TASK DATA:
○ ○ ○ ○
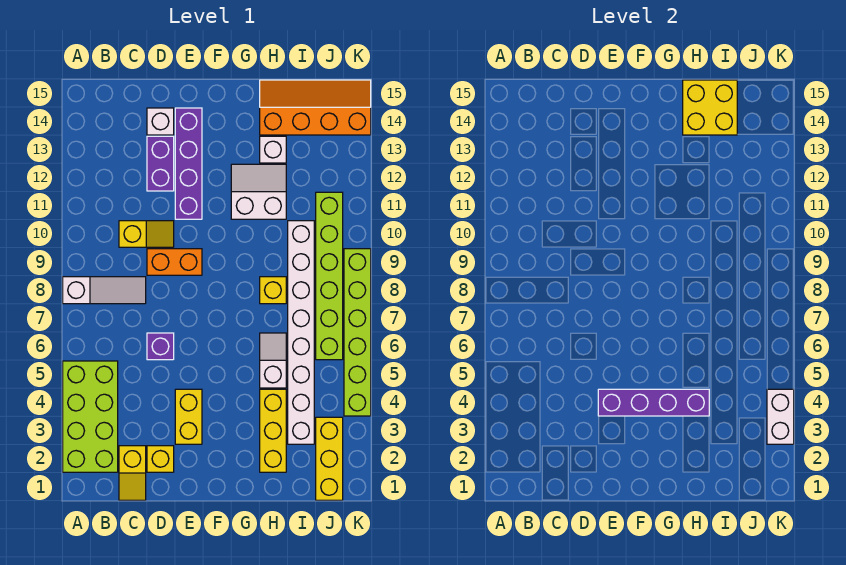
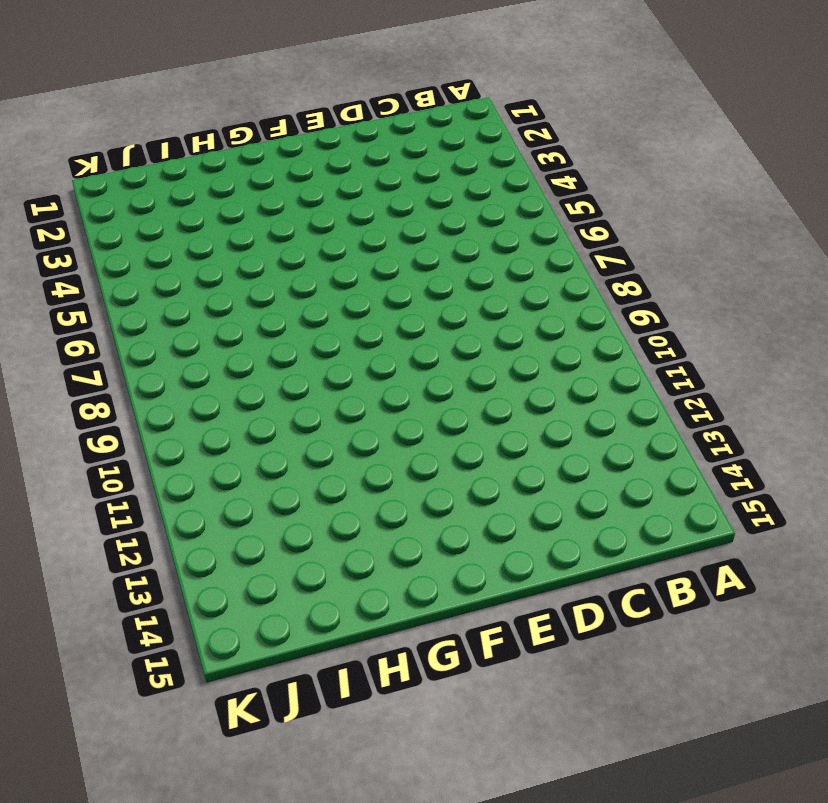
none -> lime brick A2:B5 level 1
none -> white slope A8:C8 level 1 top A
none -> yellow slope C1:C2 level 1 top 2

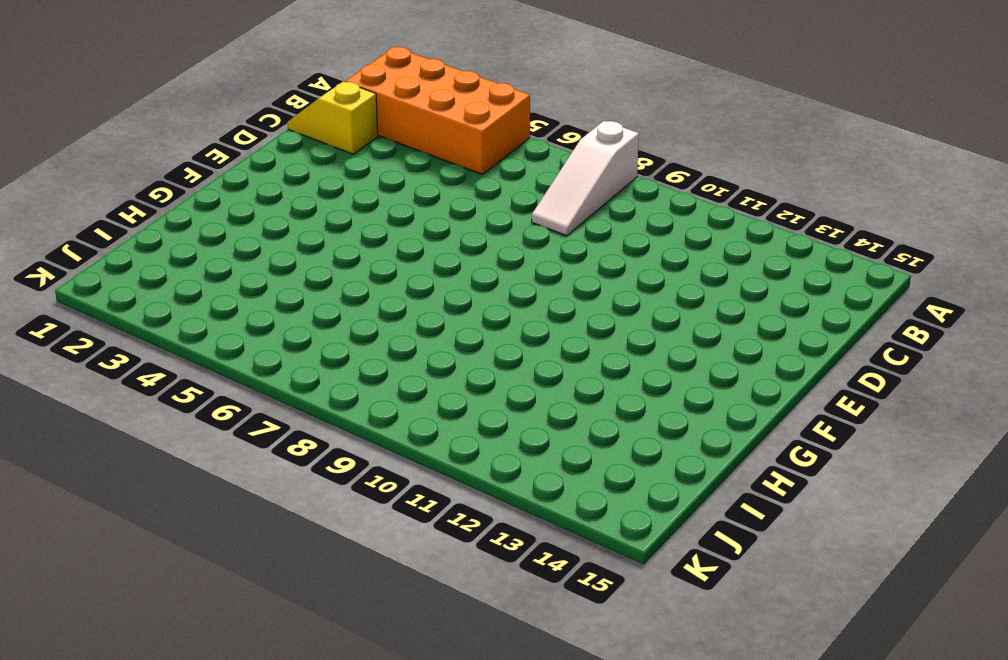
orange brick A2:B5 level 1 -> lime brick A2:B5 level 1
none -> yellow slope C10:D10 level 1 top C
none -> yellow brick D2 level 1
none -> purple brick D6 level 1

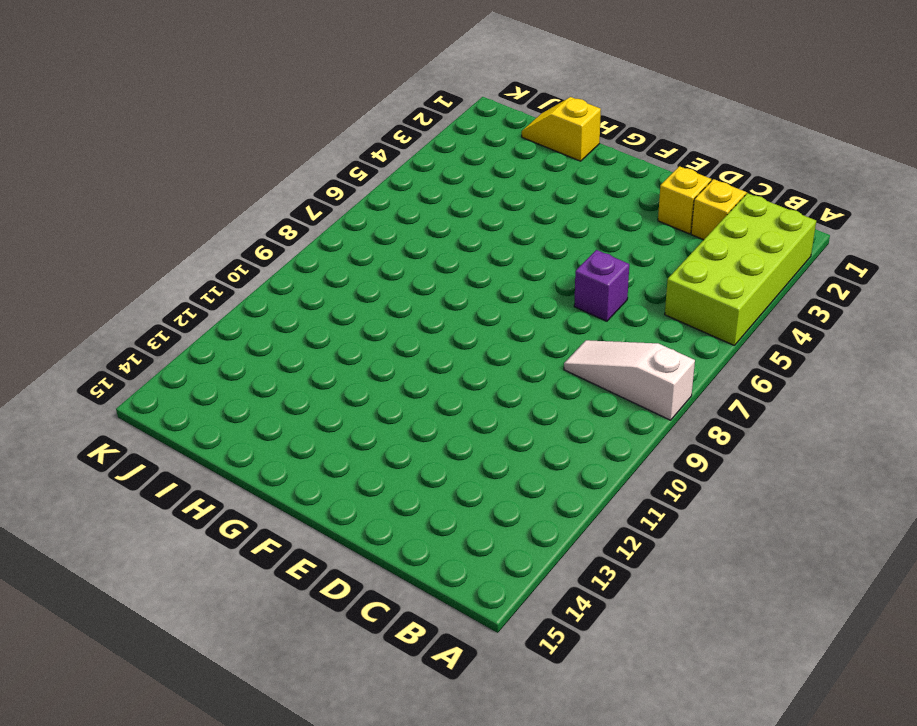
yellow slope H1:I1 level 1 top H -> yellow slope C10:D10 level 1 top C
none -> orange brick D9:E9 level 1
none -> purple brick D12:D13 level 1
none -> white brick D14 level 1

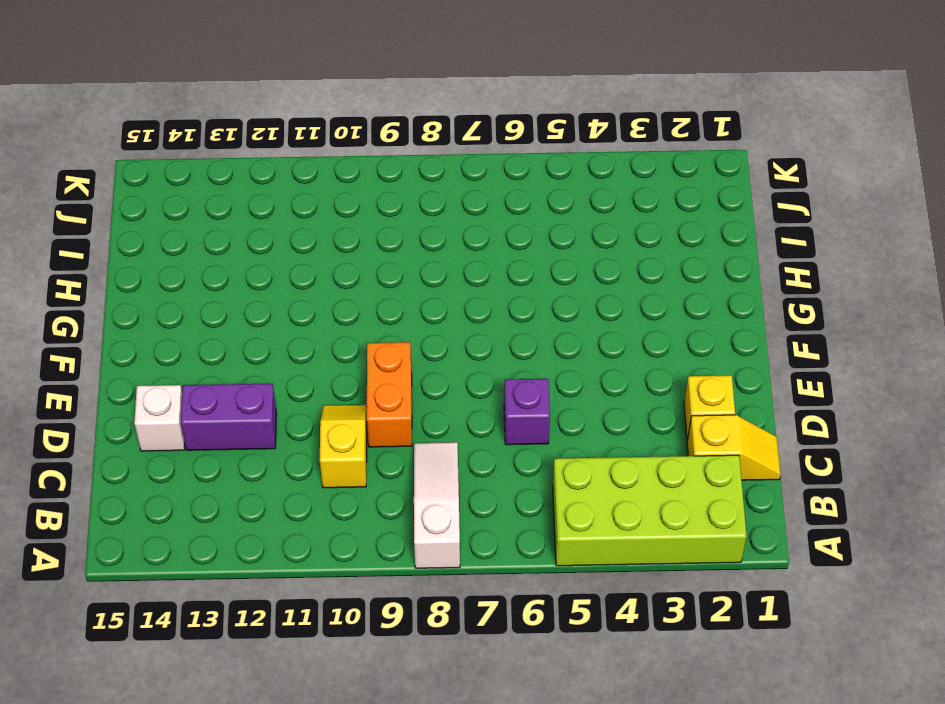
none -> yellow brick E3:E4 level 1
none -> purple brick E11:E14 level 1
none -> white slope G11:H12 level 1 top 11

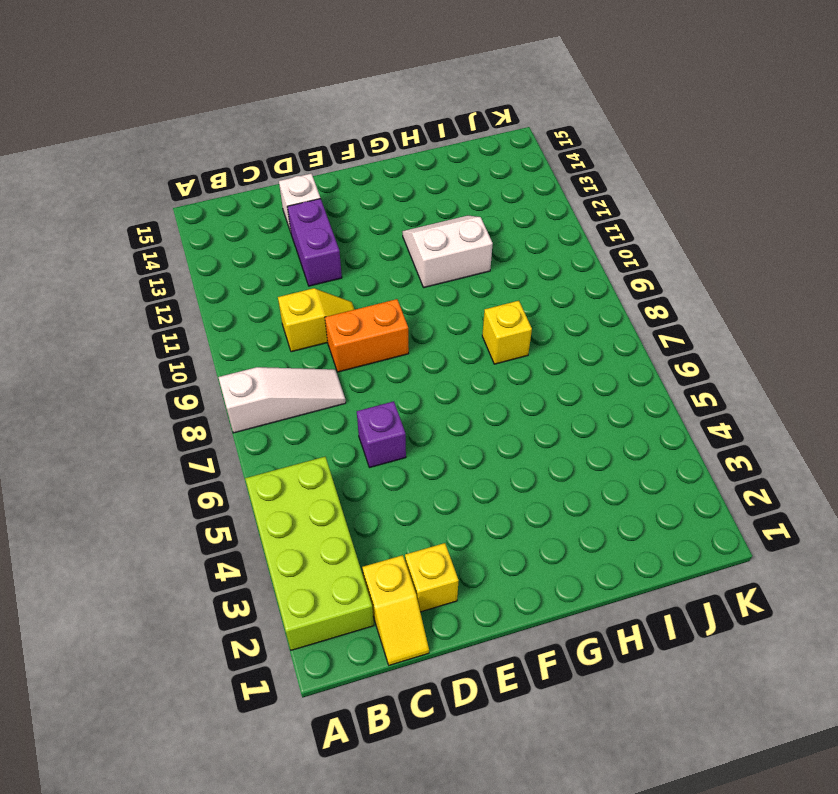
none -> yellow brick E3:E4 level 1
none -> purple brick E11:E14 level 1
none -> yellow brick H2:H4 level 1

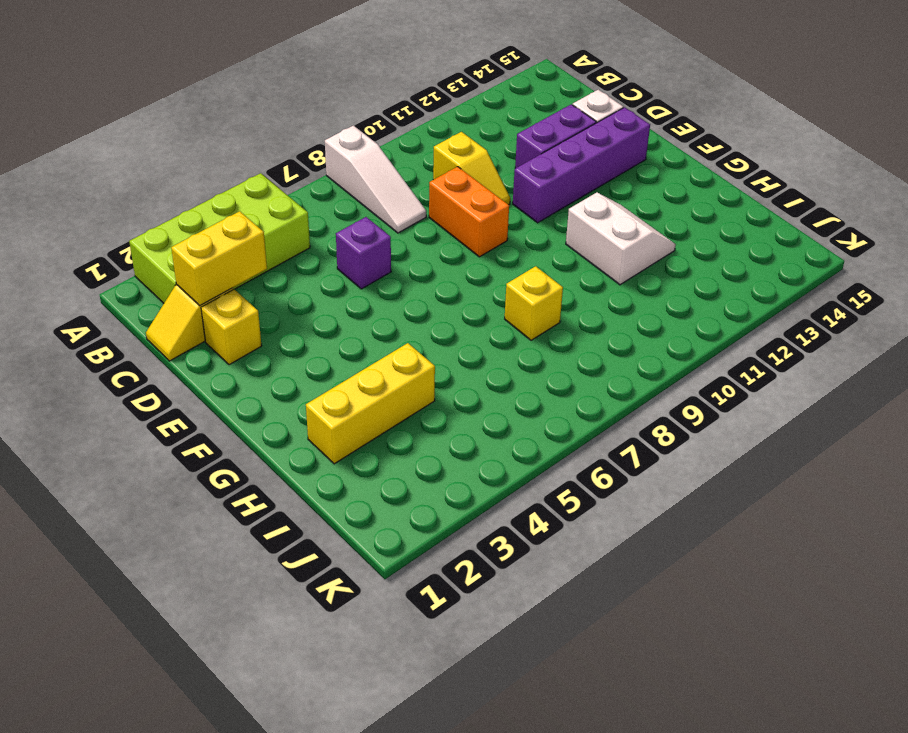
yellow brick C2:C3 level 2 -> yellow brick E3:E4 level 1
none -> white slope H5:H6 level 1 top 5
none -> white brick H13 level 1
none -> orange slope H14:K15 level 1 top 14

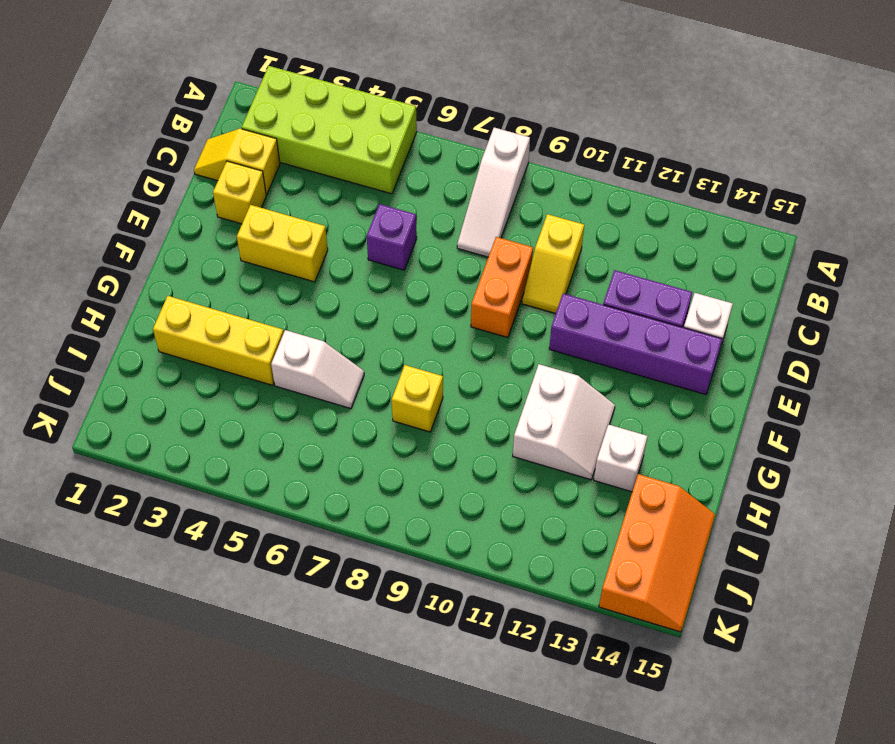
orange slope I14:K15 level 1 top 14 -> orange slope H14:K15 level 1 top 14
none -> white brick I3:I10 level 1
none -> yellow brick J1:J3 level 1
none -> lime brick J6:J11 level 1

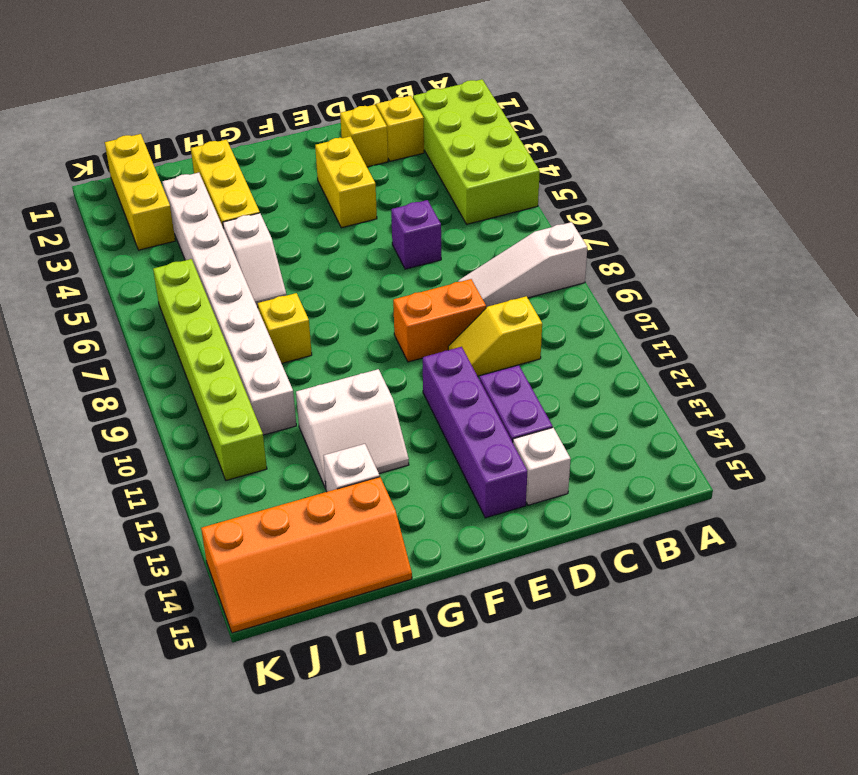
none -> lime brick K4:K9 level 1
none -> purple brick E4:H4 level 2
none -> yellow brick H14:I15 level 2

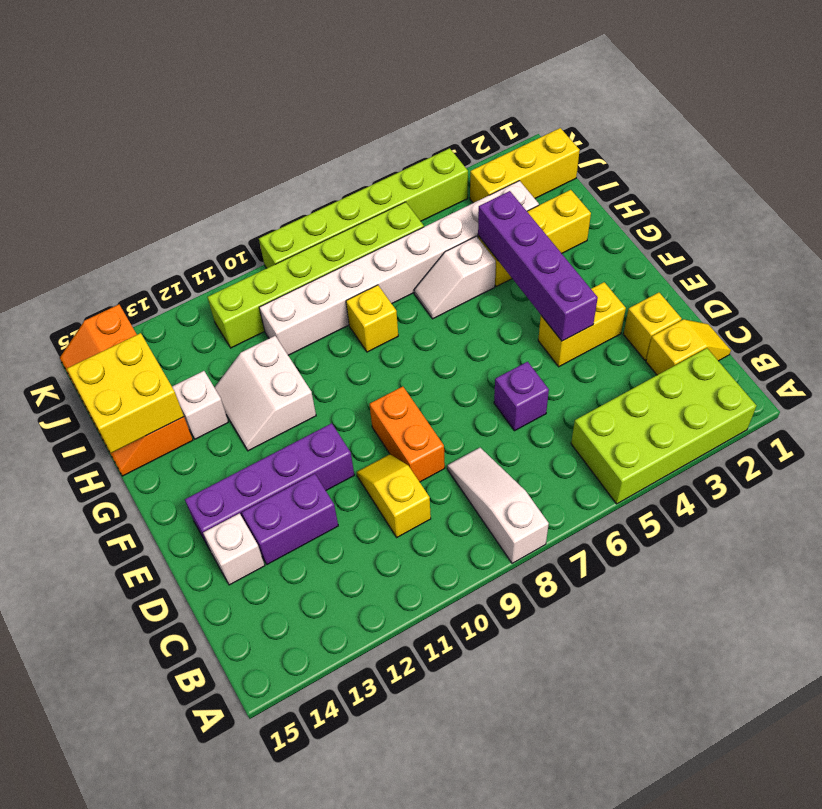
none -> white brick K3:K4 level 2

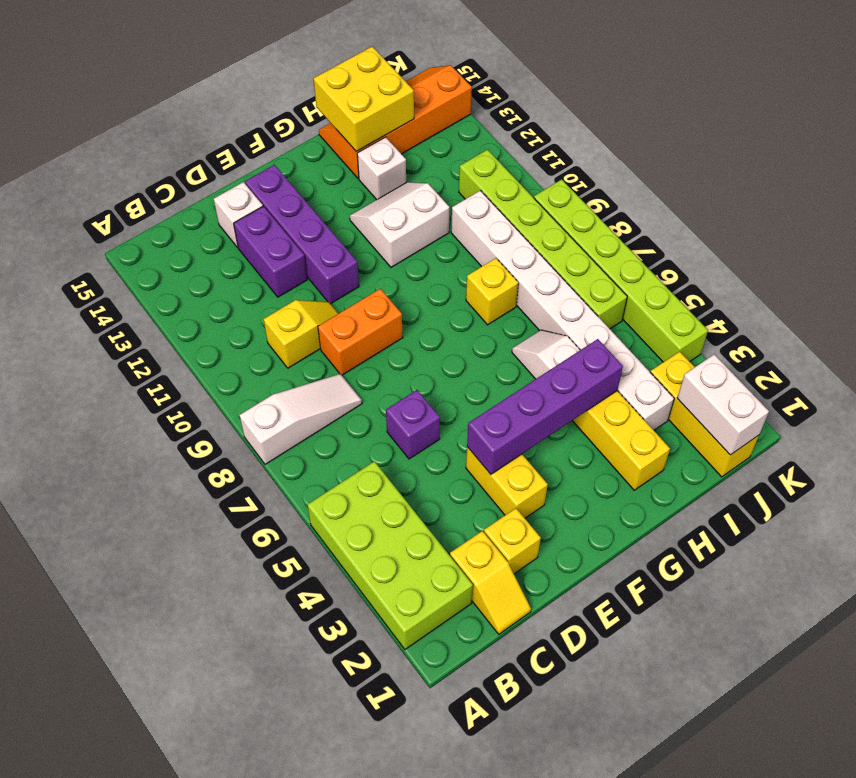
white brick J1:J2 level 2 -> white brick K3:K4 level 2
○ ○ ○ ○
ASSIGNMENT: How many lines in the listing contain the string "yellow"? Please answer with the number and no other words.

THE ANSWER: 10